(WORK INSTRUCTIONS):
When you reach the line containing "black candle [810,332,834,395] -> none", begin copying, and keep copying each line exactly until the listing ends.

(SUPPLIED DATA):
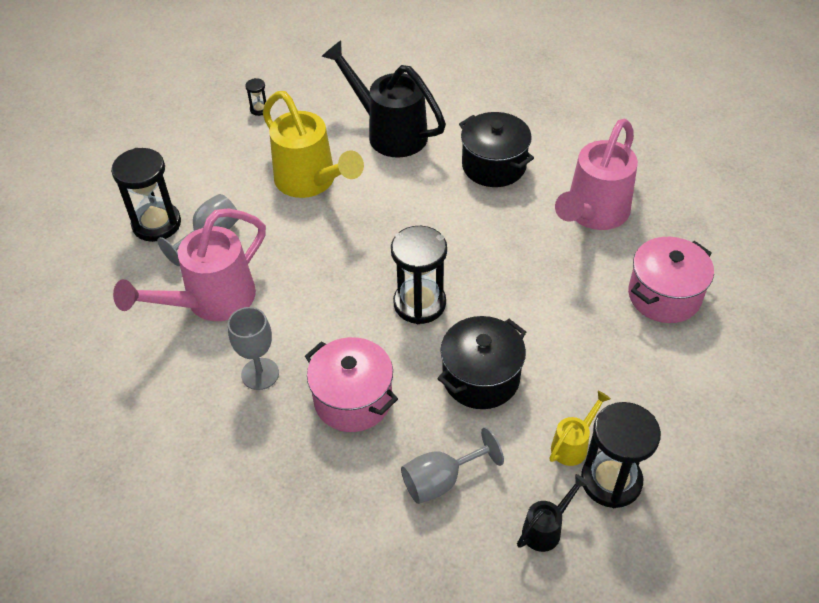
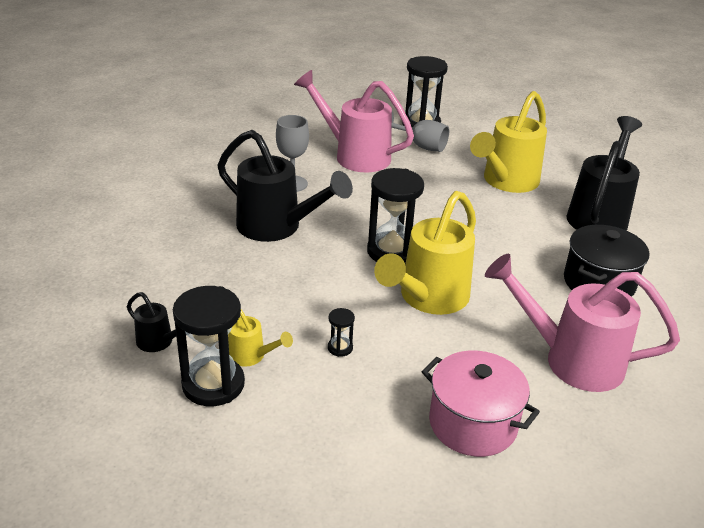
camera: 75 degrees right, 15 degrees down
black hourglass [245,78,266,116] -> black hourglass moved to [328,308,355,357]
pink pot [305,337,398,432] -> black watering can [218,130,353,242]
grey goblet [401,427,504,504] -> none
black pot [437,316,526,409] -> none
none -> yellow watering can [374,191,476,315]

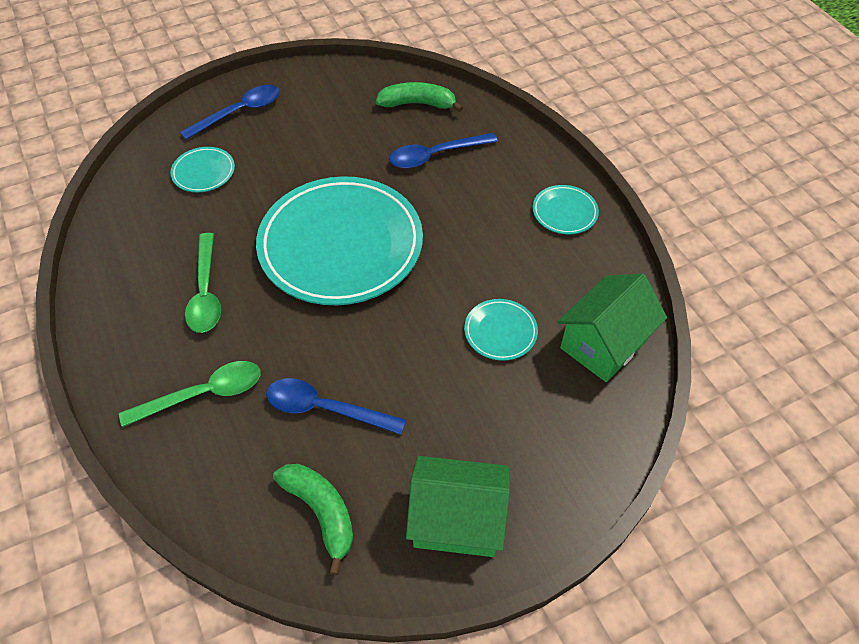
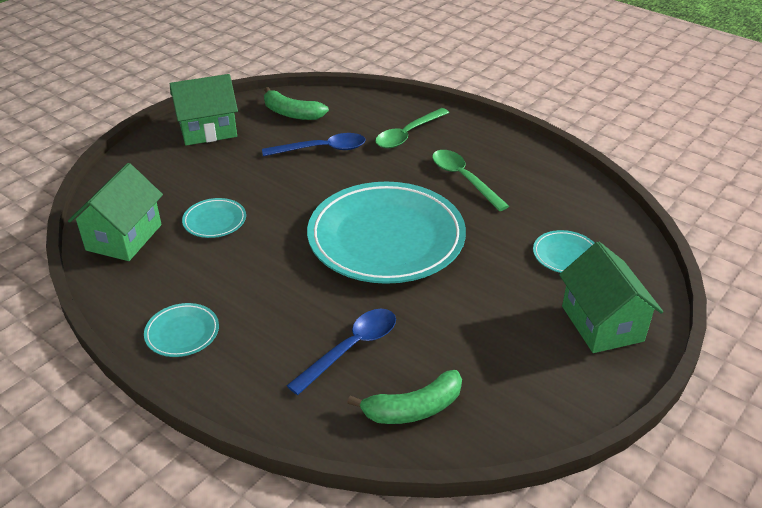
camera: 155 degrees right, 15 degrees down
blue spoon [180,85,280,140] -> green house [559,241,663,353]

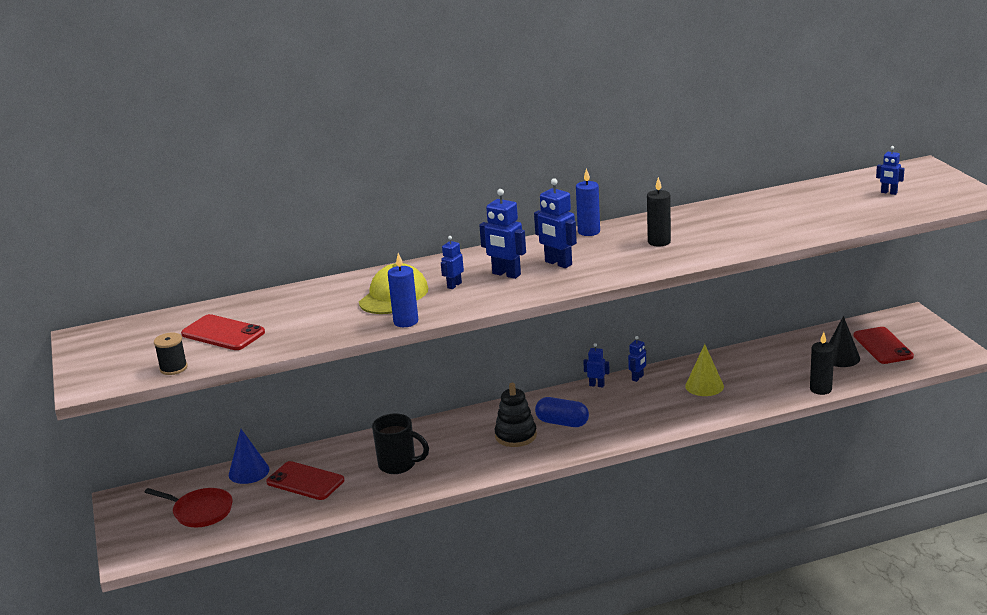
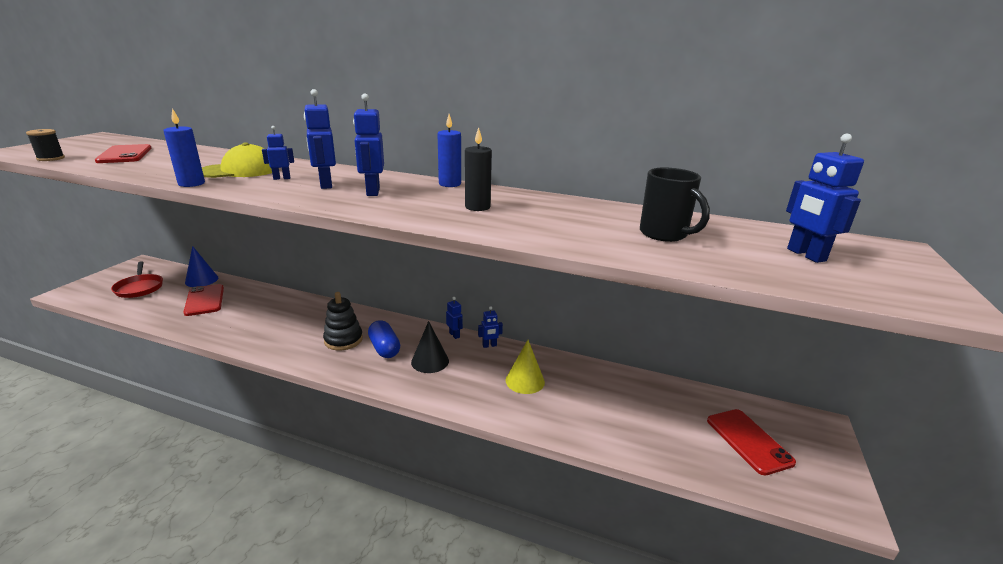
camera: 35 degrees right, 0 degrees up
black mug [372,413,429,474] -> black mug moved to [640,167,710,242]
black candle [810,332,834,395] -> none
black cone [829,316,860,367] -> black cone moved to [411,321,449,373]
red phone [853,327,914,364] -> red phone turned 45 degrees counterclockwise [707,409,796,475]
blue robot [876,146,905,195] -> blue robot [786,134,864,263], size x1.70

(YOUR SOLUTION):
black candle [810,332,834,395] -> none
black cone [829,316,860,367] -> black cone moved to [411,321,449,373]
red phone [853,327,914,364] -> red phone turned 45 degrees counterclockwise [707,409,796,475]
blue robot [876,146,905,195] -> blue robot [786,134,864,263], size x1.70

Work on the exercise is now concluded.